DATA ENTRIES:

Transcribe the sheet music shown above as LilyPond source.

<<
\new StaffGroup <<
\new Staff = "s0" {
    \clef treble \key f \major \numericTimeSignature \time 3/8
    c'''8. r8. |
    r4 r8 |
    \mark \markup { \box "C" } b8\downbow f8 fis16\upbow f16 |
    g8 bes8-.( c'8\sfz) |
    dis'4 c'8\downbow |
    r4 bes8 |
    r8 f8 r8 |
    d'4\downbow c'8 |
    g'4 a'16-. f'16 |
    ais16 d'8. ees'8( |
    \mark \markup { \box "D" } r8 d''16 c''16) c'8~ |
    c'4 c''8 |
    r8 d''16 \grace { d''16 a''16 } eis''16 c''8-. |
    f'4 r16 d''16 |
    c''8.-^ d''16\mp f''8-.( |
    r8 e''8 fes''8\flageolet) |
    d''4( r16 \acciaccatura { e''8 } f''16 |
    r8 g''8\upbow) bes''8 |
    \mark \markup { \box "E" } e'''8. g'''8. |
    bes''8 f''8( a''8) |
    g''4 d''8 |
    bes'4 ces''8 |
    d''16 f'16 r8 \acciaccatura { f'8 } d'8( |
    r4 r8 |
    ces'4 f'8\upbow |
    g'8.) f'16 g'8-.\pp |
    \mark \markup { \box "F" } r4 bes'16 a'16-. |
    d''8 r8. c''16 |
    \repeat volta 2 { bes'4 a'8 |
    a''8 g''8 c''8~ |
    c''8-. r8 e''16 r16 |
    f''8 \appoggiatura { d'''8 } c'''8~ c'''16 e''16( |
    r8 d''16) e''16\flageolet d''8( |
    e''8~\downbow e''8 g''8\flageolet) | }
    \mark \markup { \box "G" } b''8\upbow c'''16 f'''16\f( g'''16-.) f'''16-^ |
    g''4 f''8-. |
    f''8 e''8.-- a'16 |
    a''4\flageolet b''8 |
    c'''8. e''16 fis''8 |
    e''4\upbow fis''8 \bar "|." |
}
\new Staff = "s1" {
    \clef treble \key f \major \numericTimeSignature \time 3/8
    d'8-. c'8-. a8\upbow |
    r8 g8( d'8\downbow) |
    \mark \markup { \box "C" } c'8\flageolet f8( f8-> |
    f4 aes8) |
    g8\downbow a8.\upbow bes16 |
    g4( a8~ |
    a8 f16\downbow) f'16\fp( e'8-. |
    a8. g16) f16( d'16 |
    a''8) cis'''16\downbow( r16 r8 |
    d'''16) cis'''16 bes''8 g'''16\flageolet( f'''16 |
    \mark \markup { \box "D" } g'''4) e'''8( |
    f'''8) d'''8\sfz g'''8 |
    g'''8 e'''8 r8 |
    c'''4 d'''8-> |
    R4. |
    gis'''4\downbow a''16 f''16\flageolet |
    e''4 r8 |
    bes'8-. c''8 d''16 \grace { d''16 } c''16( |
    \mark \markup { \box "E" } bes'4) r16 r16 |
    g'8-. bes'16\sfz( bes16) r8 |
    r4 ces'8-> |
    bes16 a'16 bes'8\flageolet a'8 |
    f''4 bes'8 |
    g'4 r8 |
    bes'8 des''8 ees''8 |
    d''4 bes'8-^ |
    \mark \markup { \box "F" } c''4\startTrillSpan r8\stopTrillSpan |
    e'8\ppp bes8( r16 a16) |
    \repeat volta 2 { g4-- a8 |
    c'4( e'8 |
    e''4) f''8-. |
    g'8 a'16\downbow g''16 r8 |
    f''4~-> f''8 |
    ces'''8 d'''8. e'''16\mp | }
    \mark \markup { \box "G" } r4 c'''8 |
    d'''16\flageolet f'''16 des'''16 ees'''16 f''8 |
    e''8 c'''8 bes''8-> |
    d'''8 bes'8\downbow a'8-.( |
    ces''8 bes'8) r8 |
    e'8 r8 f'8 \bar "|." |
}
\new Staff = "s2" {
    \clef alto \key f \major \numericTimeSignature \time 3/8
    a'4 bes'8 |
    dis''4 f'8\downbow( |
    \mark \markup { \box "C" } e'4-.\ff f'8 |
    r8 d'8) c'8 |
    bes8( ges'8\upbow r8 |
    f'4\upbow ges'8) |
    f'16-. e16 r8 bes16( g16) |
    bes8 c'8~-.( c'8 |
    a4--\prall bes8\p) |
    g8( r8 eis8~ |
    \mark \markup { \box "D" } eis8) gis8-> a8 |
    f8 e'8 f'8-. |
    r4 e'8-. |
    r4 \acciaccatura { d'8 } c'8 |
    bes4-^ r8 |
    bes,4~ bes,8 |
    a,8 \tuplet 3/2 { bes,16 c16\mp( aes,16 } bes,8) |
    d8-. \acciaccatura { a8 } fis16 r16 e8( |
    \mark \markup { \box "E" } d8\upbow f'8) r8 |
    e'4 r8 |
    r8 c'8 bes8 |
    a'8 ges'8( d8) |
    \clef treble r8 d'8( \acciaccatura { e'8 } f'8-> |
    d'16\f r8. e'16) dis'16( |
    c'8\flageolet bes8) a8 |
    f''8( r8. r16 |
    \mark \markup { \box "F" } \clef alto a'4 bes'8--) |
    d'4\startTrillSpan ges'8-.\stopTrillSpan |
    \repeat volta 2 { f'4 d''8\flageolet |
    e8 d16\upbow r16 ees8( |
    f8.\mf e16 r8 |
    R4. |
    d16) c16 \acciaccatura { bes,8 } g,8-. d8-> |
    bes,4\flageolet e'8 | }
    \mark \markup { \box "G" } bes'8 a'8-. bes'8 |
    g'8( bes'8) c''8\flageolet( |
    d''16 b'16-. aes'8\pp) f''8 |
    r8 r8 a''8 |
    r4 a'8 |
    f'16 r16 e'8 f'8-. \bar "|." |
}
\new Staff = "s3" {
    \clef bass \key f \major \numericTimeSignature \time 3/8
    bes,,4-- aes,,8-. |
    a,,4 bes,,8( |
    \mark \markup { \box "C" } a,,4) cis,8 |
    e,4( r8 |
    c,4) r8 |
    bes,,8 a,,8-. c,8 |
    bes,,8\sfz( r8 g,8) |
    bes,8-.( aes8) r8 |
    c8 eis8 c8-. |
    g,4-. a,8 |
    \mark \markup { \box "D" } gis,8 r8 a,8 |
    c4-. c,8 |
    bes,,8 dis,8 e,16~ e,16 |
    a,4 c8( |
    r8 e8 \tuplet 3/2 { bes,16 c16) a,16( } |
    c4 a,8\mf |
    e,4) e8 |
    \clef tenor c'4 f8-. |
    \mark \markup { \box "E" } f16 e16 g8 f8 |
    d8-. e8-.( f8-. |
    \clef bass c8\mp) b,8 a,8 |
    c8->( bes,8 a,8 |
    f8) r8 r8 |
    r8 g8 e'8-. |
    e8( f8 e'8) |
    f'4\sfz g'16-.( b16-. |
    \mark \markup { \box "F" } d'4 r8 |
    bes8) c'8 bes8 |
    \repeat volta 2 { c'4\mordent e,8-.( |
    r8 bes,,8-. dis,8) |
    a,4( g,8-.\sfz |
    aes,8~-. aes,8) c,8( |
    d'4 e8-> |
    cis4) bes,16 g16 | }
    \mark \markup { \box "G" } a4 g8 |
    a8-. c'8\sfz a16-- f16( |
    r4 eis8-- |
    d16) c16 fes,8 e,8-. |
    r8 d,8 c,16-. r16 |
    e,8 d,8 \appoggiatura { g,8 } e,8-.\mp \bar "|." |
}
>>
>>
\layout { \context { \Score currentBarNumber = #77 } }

REQUIREMENT:
Gather every line of the material above that contains the string "volta". Case counts.

CORRECT OUTPUT:
    \repeat volta 2 { bes'4 a'8 |
    \repeat volta 2 { g4-- a8 |
    \repeat volta 2 { f'4 d''8\flageolet |
    \repeat volta 2 { c'4\mordent e,8-.( |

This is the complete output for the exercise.